━━━━━ The input

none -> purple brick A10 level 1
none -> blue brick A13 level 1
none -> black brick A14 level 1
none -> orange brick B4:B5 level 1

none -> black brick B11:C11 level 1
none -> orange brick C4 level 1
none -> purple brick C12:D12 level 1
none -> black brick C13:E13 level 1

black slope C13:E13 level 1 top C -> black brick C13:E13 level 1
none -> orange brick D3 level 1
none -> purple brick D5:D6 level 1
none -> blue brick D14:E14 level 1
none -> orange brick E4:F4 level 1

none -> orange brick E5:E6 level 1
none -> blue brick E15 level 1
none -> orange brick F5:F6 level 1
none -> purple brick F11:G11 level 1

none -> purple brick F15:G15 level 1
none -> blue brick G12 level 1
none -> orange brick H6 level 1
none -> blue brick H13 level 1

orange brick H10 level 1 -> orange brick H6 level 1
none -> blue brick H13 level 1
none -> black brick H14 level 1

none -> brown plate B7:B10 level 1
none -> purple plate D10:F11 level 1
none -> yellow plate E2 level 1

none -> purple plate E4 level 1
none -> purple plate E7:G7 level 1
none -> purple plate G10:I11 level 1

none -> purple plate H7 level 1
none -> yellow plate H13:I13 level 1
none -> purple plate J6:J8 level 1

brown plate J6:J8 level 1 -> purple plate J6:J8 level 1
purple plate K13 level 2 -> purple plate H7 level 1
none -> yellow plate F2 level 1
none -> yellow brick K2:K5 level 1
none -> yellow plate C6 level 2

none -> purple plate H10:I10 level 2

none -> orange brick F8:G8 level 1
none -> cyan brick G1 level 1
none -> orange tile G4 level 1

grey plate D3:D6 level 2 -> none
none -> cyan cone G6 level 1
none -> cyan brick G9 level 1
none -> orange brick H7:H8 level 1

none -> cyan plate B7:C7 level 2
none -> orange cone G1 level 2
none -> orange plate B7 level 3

━━━━━━━━━━

• **Work item**: Referring to the material above, set down exactly the lines between the line with "none -> purple brick F11:G11 level 1" and the line with "none -> black brick H14 level 1", inclusive, and no other lines.

• **Output**:
none -> purple brick F11:G11 level 1

none -> purple brick F15:G15 level 1
none -> blue brick G12 level 1
none -> orange brick H6 level 1
none -> blue brick H13 level 1

orange brick H10 level 1 -> orange brick H6 level 1
none -> blue brick H13 level 1
none -> black brick H14 level 1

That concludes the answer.